--- Input material ---
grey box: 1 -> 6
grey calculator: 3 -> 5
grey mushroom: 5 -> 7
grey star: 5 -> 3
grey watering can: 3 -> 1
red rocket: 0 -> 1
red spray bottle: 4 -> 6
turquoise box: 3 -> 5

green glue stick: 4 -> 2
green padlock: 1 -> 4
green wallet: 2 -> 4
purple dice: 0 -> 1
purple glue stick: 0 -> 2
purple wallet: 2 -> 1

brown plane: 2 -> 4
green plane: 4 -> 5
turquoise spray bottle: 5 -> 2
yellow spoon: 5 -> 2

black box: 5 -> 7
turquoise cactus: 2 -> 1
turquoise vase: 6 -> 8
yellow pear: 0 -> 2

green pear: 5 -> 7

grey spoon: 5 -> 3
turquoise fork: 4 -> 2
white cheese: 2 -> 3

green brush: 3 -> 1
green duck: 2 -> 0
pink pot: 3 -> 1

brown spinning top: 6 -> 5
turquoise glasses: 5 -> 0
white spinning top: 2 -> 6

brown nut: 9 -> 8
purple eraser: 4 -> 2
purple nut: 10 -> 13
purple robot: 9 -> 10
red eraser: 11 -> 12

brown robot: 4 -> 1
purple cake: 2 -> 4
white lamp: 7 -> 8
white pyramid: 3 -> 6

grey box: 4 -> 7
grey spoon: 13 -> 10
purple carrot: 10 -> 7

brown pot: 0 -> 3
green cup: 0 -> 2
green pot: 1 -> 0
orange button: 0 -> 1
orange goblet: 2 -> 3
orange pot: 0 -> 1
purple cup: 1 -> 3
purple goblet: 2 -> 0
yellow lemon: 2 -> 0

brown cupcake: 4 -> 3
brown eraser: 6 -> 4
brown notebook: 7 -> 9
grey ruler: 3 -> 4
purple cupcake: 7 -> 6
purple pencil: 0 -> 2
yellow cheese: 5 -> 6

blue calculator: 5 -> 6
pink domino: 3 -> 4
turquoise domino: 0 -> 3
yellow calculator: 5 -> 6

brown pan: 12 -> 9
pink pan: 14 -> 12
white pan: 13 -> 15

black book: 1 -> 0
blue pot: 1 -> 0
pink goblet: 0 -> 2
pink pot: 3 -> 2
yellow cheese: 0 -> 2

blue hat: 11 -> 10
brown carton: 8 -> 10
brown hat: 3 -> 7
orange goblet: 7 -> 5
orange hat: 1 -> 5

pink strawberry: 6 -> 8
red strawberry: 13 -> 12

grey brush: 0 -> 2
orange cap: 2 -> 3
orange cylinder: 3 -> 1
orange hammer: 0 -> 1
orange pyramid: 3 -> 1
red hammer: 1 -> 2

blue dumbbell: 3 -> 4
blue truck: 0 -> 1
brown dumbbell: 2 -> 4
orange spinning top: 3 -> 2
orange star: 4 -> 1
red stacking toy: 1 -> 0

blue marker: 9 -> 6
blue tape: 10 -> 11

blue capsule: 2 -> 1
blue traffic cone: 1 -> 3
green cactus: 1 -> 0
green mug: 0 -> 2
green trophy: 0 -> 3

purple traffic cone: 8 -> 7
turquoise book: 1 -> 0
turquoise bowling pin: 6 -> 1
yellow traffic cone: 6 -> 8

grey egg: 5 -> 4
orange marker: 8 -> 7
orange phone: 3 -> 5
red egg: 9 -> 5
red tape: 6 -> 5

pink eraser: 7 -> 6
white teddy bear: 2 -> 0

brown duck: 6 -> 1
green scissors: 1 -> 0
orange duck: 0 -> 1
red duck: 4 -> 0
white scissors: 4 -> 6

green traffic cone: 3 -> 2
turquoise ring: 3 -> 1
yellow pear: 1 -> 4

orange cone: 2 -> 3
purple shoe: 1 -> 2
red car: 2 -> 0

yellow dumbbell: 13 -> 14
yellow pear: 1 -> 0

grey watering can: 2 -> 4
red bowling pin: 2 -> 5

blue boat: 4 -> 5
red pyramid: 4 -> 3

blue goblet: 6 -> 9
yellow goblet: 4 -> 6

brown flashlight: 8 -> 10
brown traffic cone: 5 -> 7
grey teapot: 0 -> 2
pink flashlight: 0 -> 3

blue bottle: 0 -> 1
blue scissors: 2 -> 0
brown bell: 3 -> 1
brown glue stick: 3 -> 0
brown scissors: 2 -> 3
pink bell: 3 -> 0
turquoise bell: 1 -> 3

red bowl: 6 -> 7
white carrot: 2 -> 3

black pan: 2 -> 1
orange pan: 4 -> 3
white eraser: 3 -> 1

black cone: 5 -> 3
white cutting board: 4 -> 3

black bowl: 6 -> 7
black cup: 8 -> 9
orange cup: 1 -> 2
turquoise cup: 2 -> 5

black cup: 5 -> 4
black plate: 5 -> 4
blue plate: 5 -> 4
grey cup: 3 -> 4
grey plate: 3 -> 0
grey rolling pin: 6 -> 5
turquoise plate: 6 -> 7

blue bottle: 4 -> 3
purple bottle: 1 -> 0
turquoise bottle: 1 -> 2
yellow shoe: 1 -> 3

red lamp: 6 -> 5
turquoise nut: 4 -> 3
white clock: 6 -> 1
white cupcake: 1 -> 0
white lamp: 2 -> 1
---
Work order
Locate the lines above that contain "spray" and copy them.

Written answer
red spray bottle: 4 -> 6
turquoise spray bottle: 5 -> 2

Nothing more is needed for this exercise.